** Your objective **
An exact restatement of the entire listing is needed, excluding all images.

** Information provided **

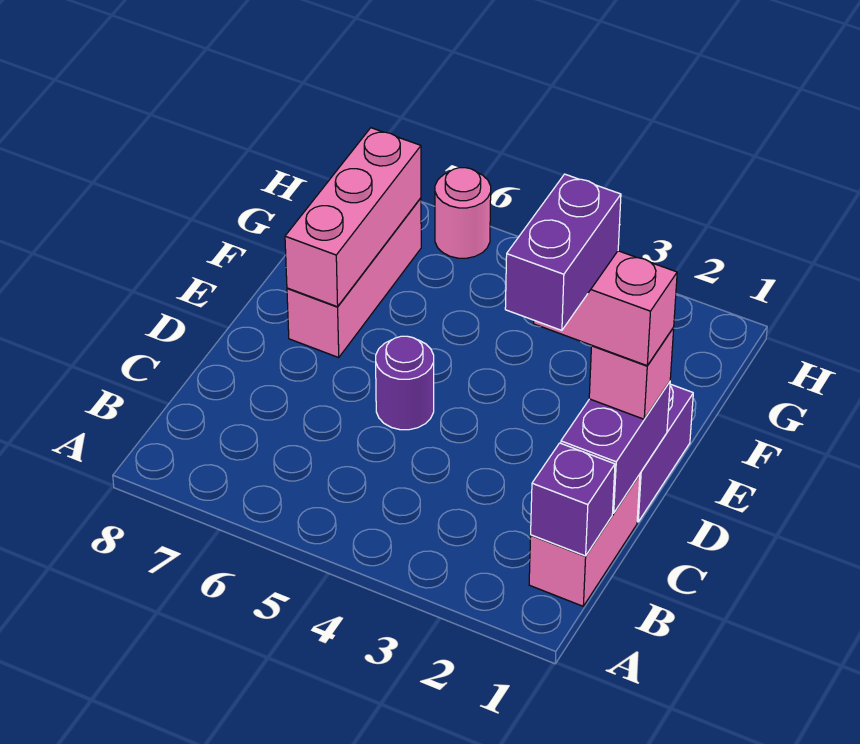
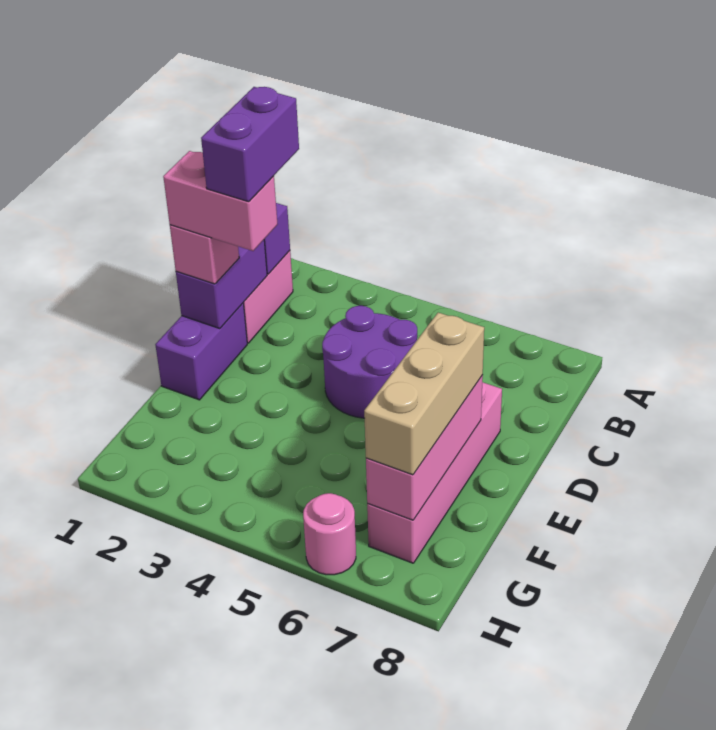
purple round brick D5 level 1 -> purple round brick C4:D5 level 1
pink brick E7:G7 level 1 -> pink brick D7:G7 level 1
none -> tan brick E7:G7 level 3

** Task answer **
purple round brick D5 level 1 -> purple round brick C4:D5 level 1
pink brick E7:G7 level 1 -> pink brick D7:G7 level 1
none -> tan brick E7:G7 level 3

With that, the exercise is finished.